### Work order
In the copy, include no images, and repeat each entry precisely as written.
+--
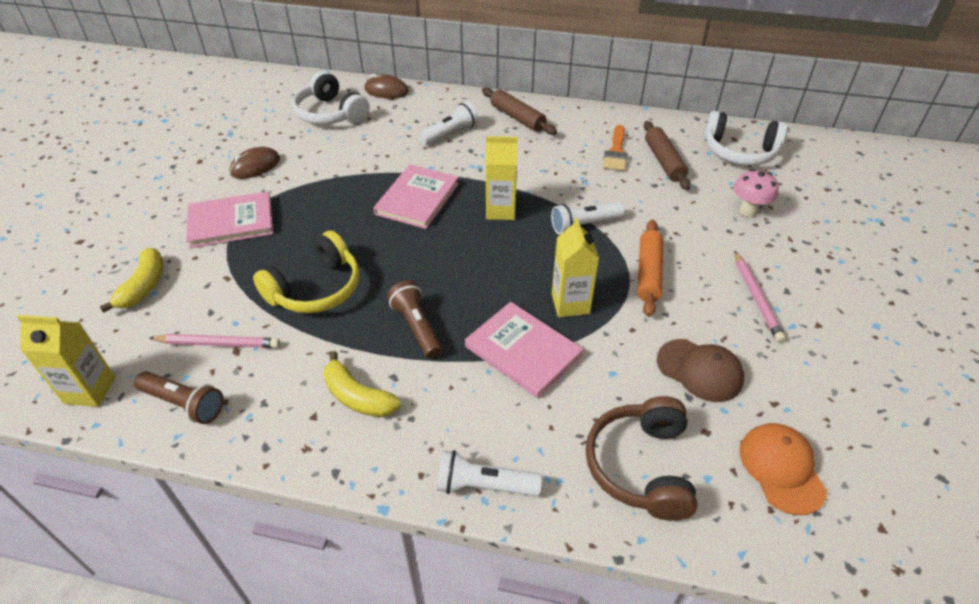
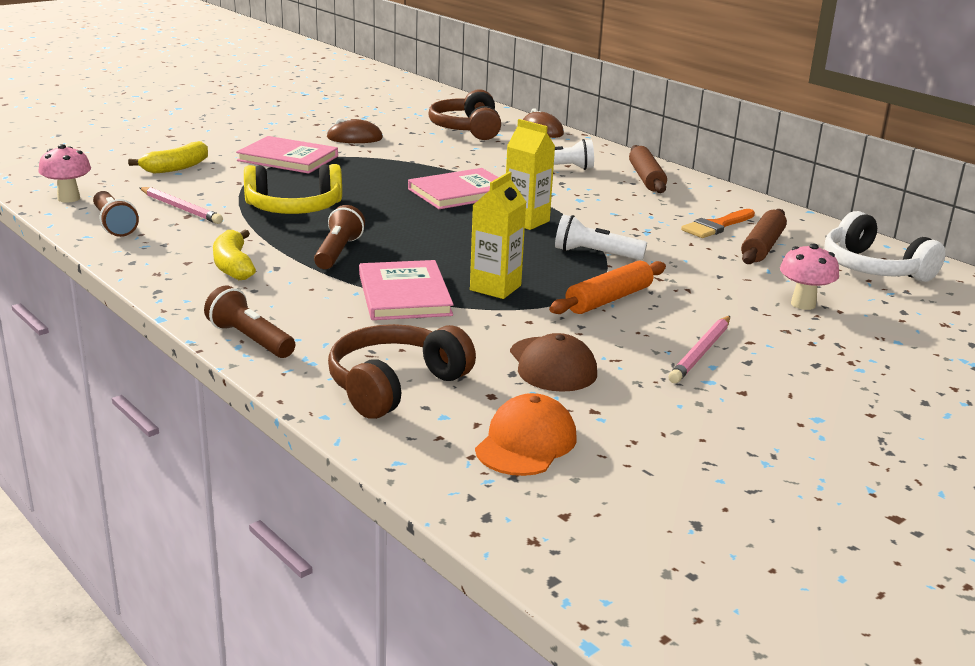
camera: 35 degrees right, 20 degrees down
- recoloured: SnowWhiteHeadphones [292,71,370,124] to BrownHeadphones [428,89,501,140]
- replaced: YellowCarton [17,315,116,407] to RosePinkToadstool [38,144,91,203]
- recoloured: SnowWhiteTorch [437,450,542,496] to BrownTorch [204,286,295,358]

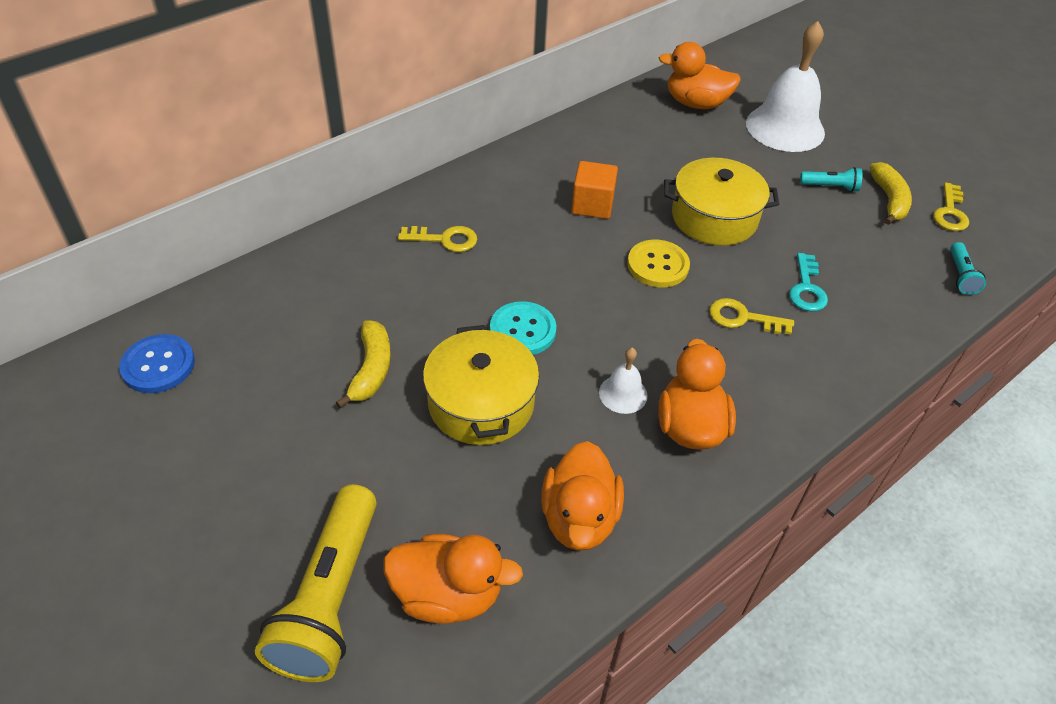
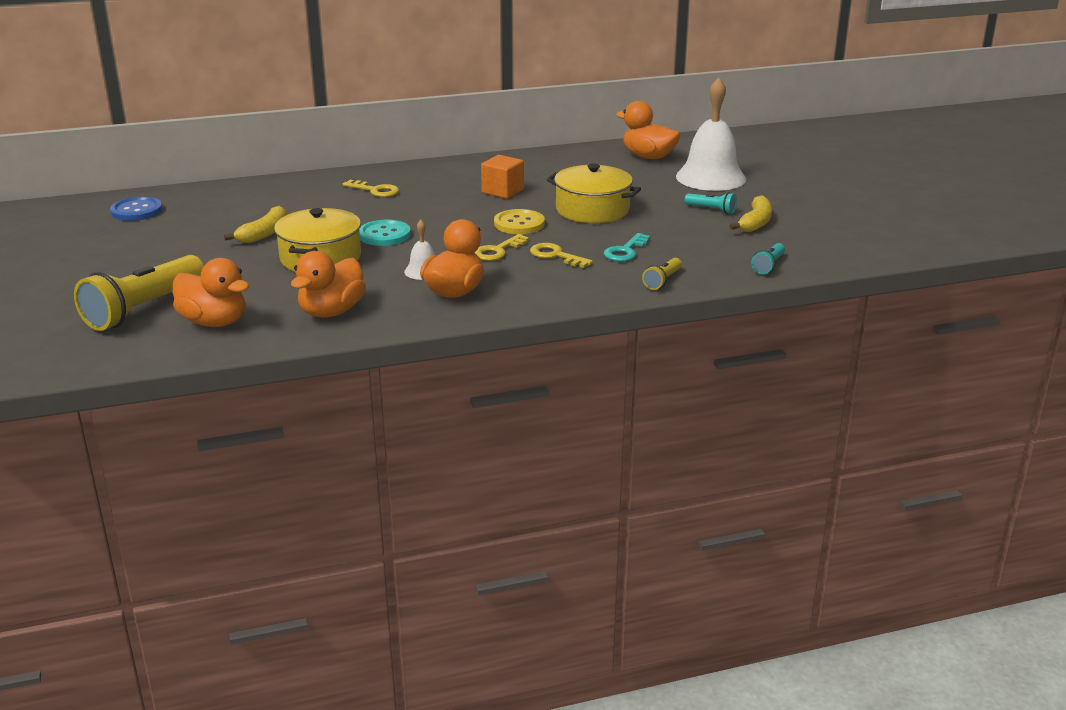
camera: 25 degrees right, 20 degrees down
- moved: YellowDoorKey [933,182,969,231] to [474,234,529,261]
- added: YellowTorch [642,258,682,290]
+--
### Answer section
camera: 35 degrees right, 20 degrees down
- recoloured: SnowWhiteHeadphones [292,71,370,124] to BrownHeadphones [428,89,501,140]
- replaced: YellowCarton [17,315,116,407] to RosePinkToadstool [38,144,91,203]
- recoloured: SnowWhiteTorch [437,450,542,496] to BrownTorch [204,286,295,358]

camera: 25 degrees right, 20 degrees down
- moved: YellowDoorKey [933,182,969,231] to [474,234,529,261]
- added: YellowTorch [642,258,682,290]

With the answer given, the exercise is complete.